(Source data)
--- START ---
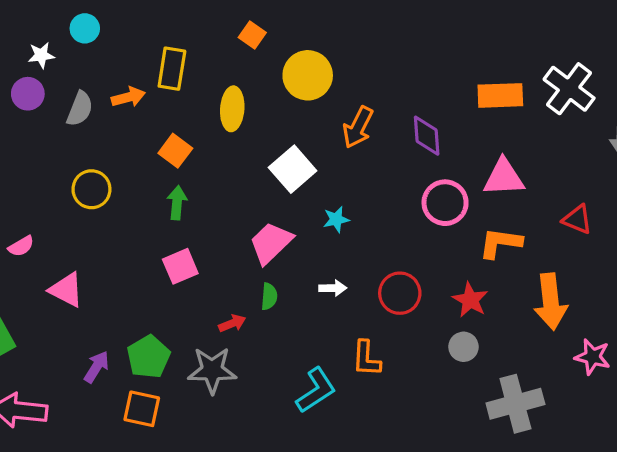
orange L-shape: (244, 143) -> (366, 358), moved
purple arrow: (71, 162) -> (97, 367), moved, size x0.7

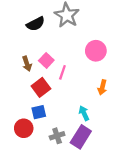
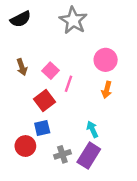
black semicircle: (36, 24) -> (21, 19), moved
brown arrow: (27, 64) -> (22, 67), moved
orange arrow: (102, 87) -> (107, 90), moved

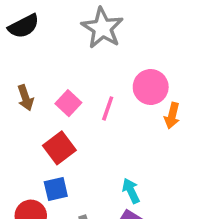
pink line: (68, 84) -> (108, 108), moved
orange arrow: (107, 90) -> (172, 116), moved

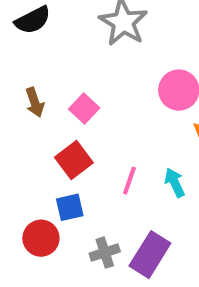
pink line: (108, 108) -> (129, 181), moved
cyan arrow: (131, 191) -> (175, 183), moved

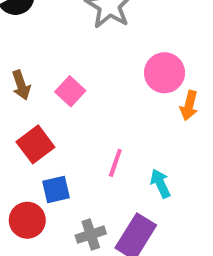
red square: (74, 160) -> (35, 144), moved
cyan arrow: (175, 183) -> (160, 183), moved

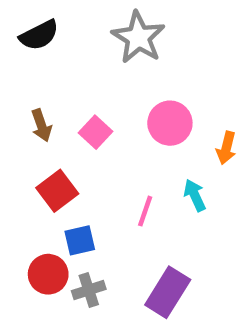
pink circle: (164, 73) -> (170, 123), moved
cyan arrow: (160, 183) -> (195, 195), moved
gray cross: (91, 235) -> (89, 290), moved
--- END ---
### TASK DETAILS
Excluding the pictures, transcribe each entry above word for word.

### RESPONSE
orange L-shape: (244, 143) -> (366, 358), moved
purple arrow: (71, 162) -> (97, 367), moved, size x0.7

black semicircle: (36, 24) -> (21, 19), moved
brown arrow: (27, 64) -> (22, 67), moved
orange arrow: (102, 87) -> (107, 90), moved

pink line: (68, 84) -> (108, 108), moved
orange arrow: (107, 90) -> (172, 116), moved

pink line: (108, 108) -> (129, 181), moved
cyan arrow: (131, 191) -> (175, 183), moved

red square: (74, 160) -> (35, 144), moved
cyan arrow: (175, 183) -> (160, 183), moved

pink circle: (164, 73) -> (170, 123), moved
cyan arrow: (160, 183) -> (195, 195), moved
gray cross: (91, 235) -> (89, 290), moved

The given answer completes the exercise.